## The problem
An exact reproduction is needed of every line from the beginning of the data down to and including the line that contains "none -> pink brick H3 level 1", minus the pictures.

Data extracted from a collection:
****************************************
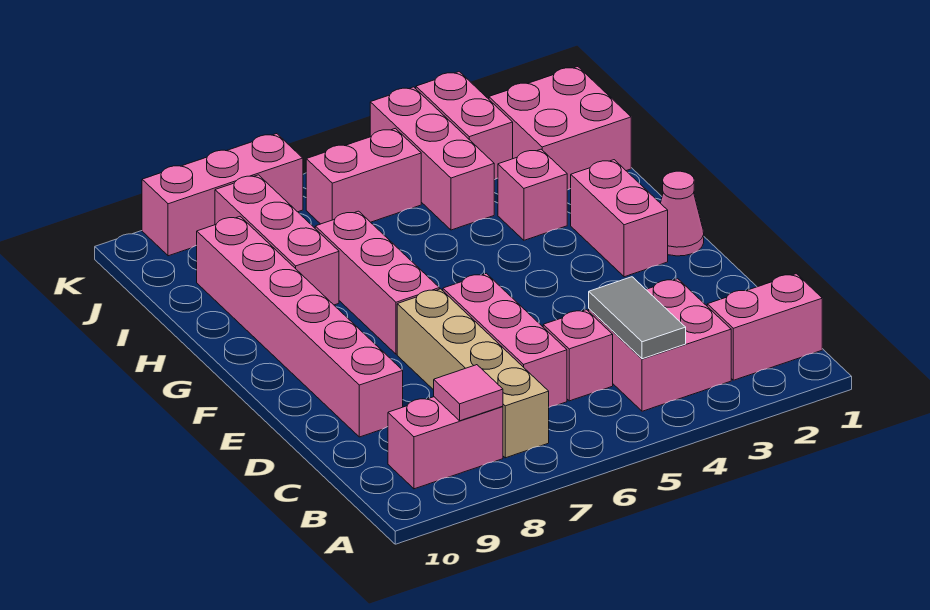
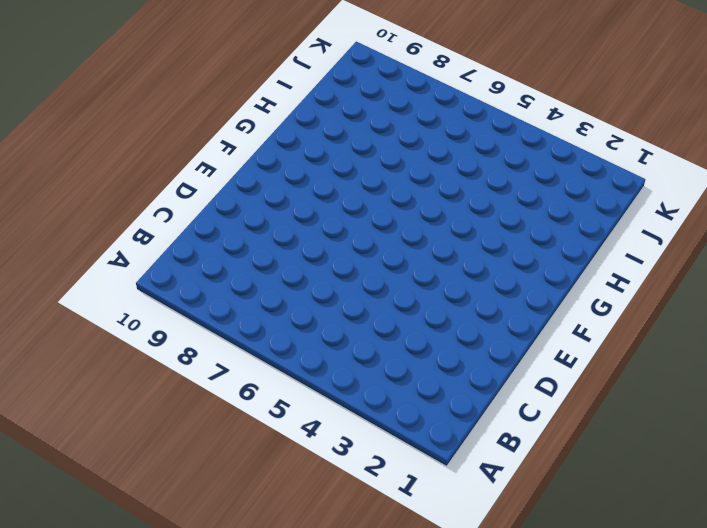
none -> pink brick B1:B2 level 1
none -> pink brick B3:C4 level 1
none -> tan brick B7:E7 level 1

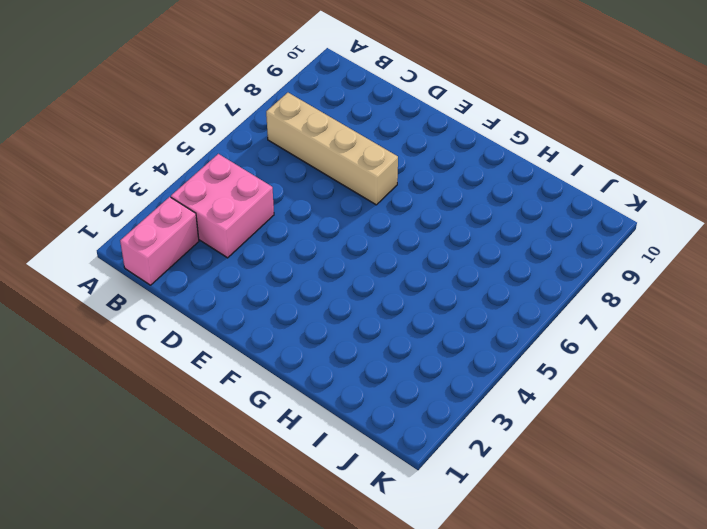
none -> pink brick B8:B9 level 1
none -> pink brick C5 level 1
none -> pink brick C6:E6 level 1

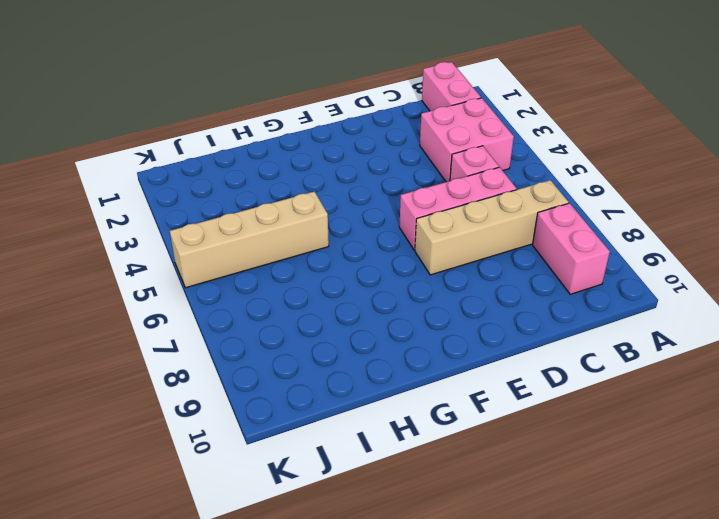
tan brick H5:K5 level 1 -> pink brick J5:J6 level 1
none -> pink brick D9:I9 level 1
none -> pink cone F1 level 1
none -> pink brick F2:G2 level 1

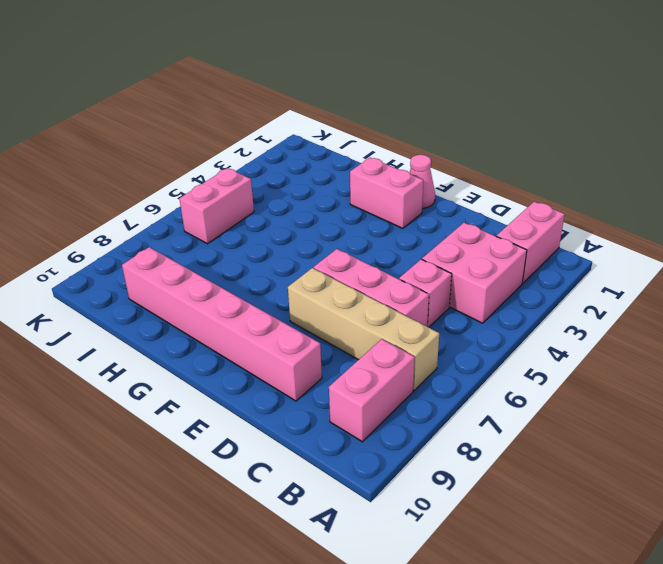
none -> pink brick F7:H7 level 1
none -> pink brick H3 level 1
none -> pink brick H8:J8 level 1

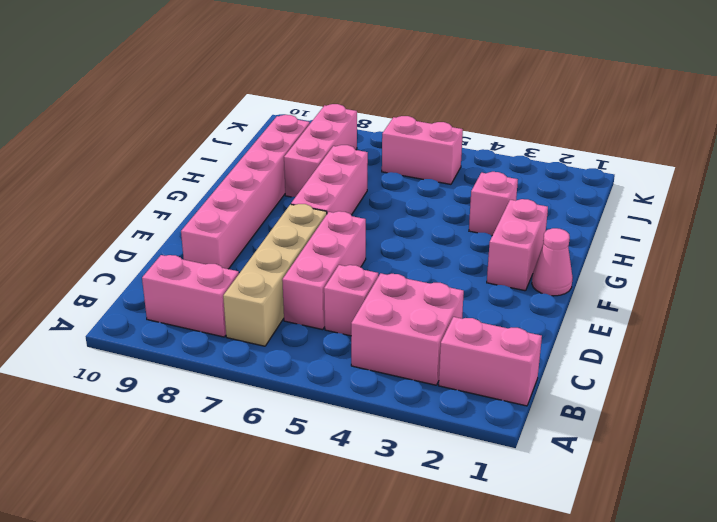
none -> pink brick I1:J2 level 1
none -> pink brick I4:K4 level 1
none -> pink brick J3:K3 level 1

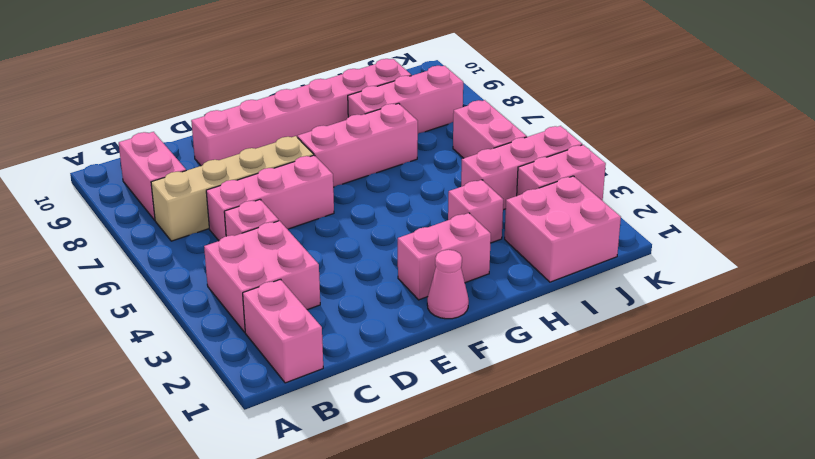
none -> pink brick K7:K9 level 1
none -> grey tile B4:C4 level 2
none -> pink tile B8 level 2

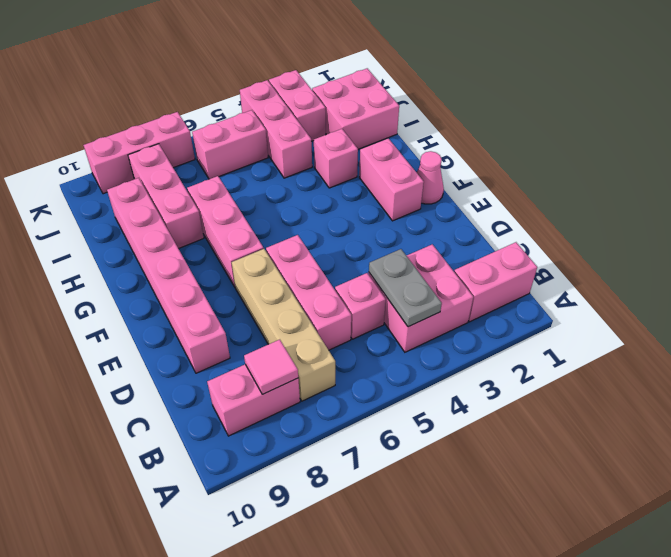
grey plate B4:C4 level 2 -> grey tile B4:C4 level 2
****************************************
## Result for this exercise
none -> pink brick B1:B2 level 1
none -> pink brick B3:C4 level 1
none -> tan brick B7:E7 level 1

none -> pink brick B8:B9 level 1
none -> pink brick C5 level 1
none -> pink brick C6:E6 level 1

tan brick H5:K5 level 1 -> pink brick J5:J6 level 1
none -> pink brick D9:I9 level 1
none -> pink cone F1 level 1
none -> pink brick F2:G2 level 1

none -> pink brick F7:H7 level 1
none -> pink brick H3 level 1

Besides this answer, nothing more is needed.